**DATA PROVIDED**

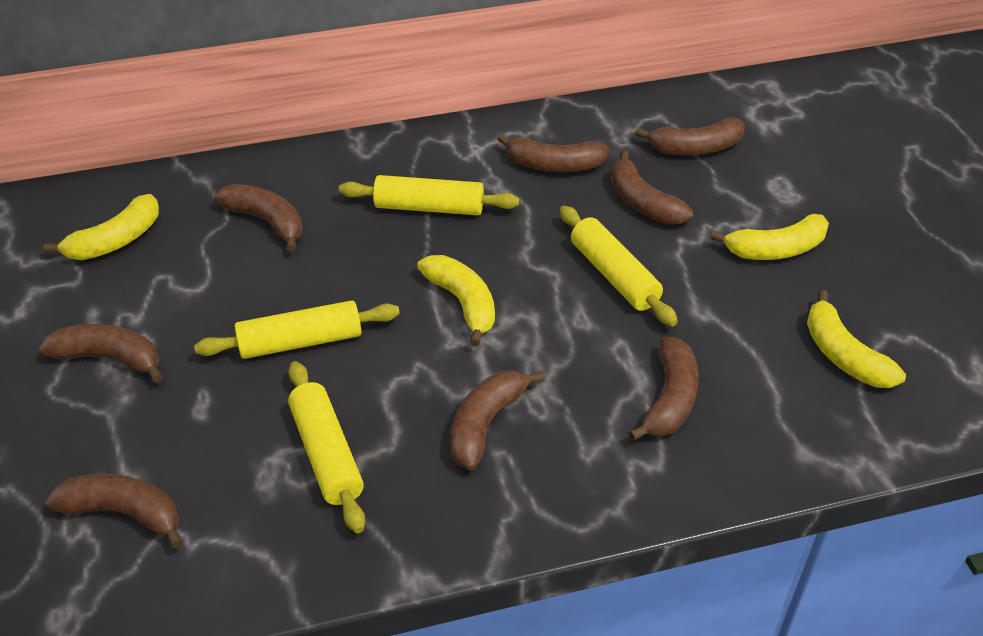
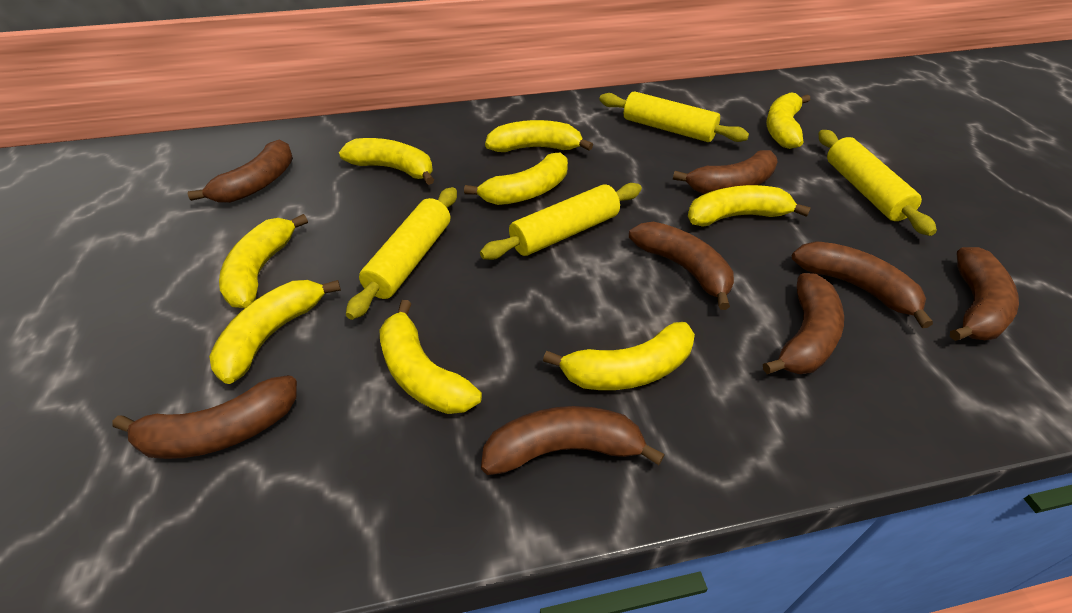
yellow banana: 4 -> 9

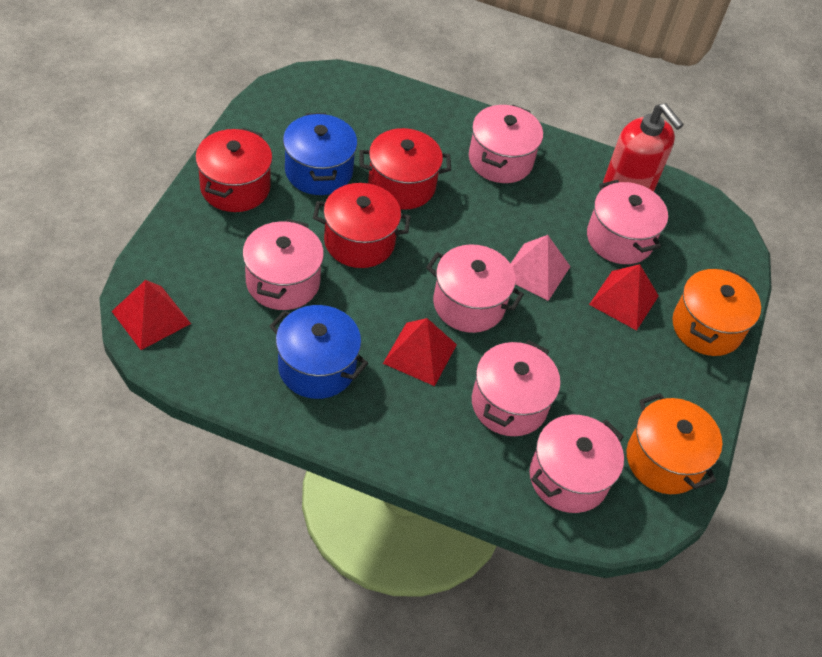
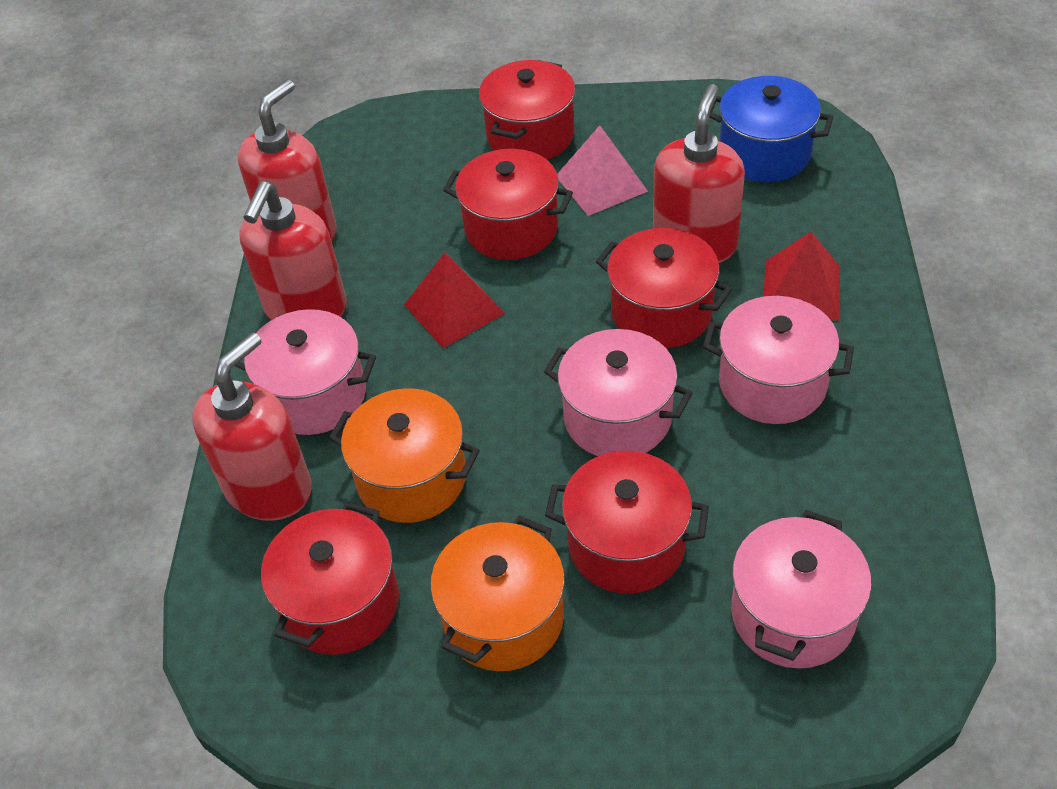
blue pot: 2 -> 1
pink pot: 6 -> 4
red pot: 3 -> 5
red pyramid: 3 -> 2
red soap dispenser: 1 -> 4

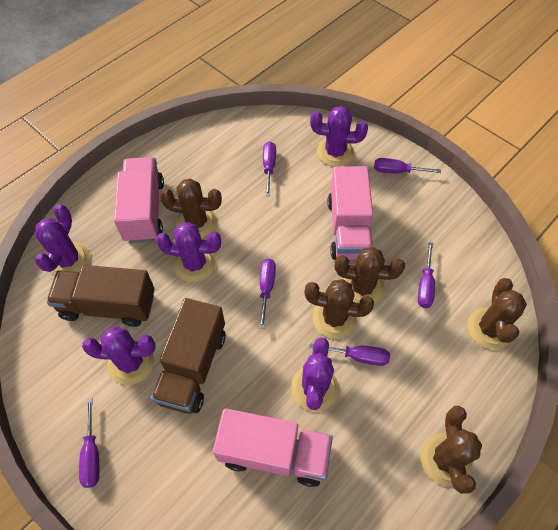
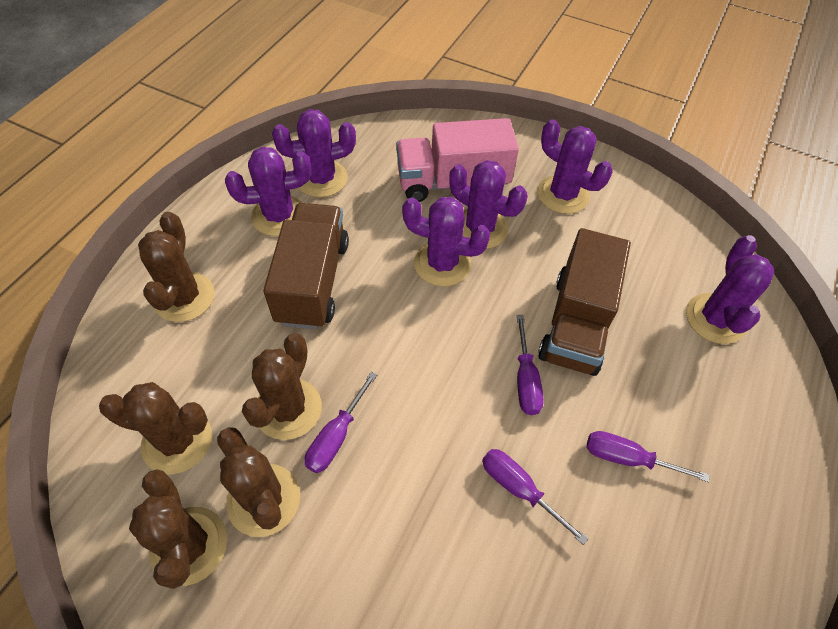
pink truck: 3 -> 1
purple cactus: 5 -> 6
purple screwdriver: 6 -> 4

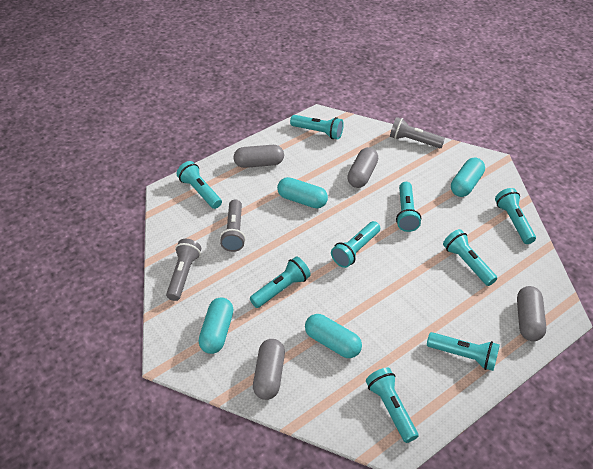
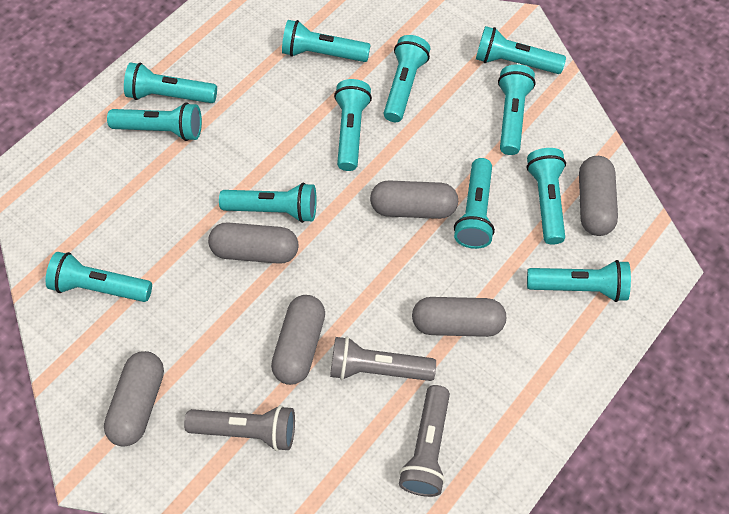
grey capsule: 4 -> 6
turquoise capsule: 4 -> 0
turquoise flashlight: 9 -> 12

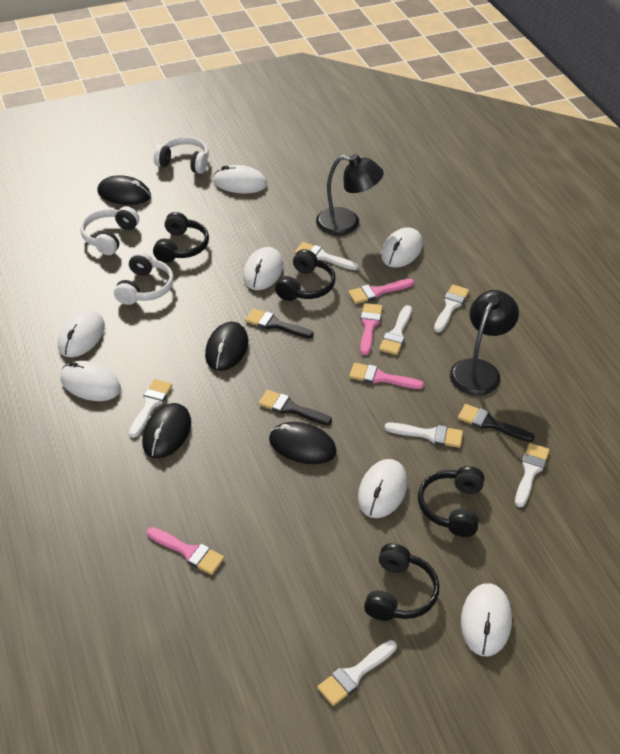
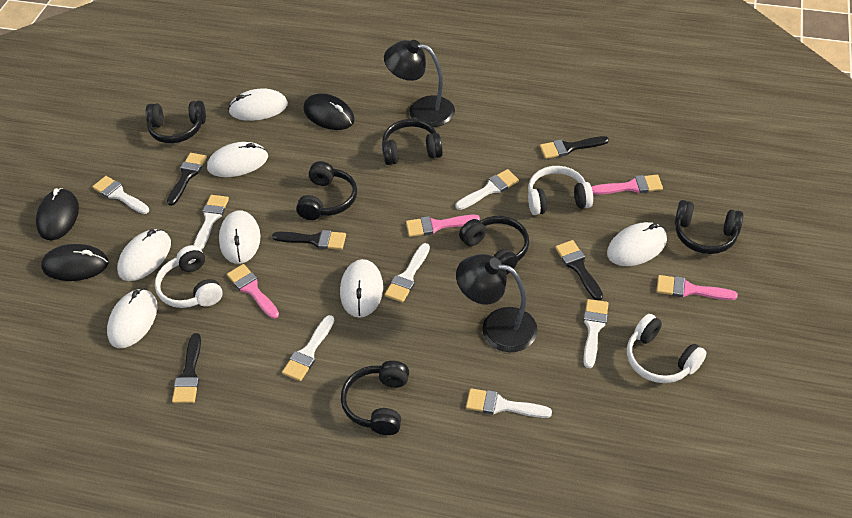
black brush: 3 -> 5
black headphones: 4 -> 6
black mouse: 4 -> 3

**EXERCISE**
The lines to report are those in the material above that contain the word "black"; copy every one of them.

**SOLUTION TO THE PROBLEM**
black brush: 3 -> 5
black headphones: 4 -> 6
black mouse: 4 -> 3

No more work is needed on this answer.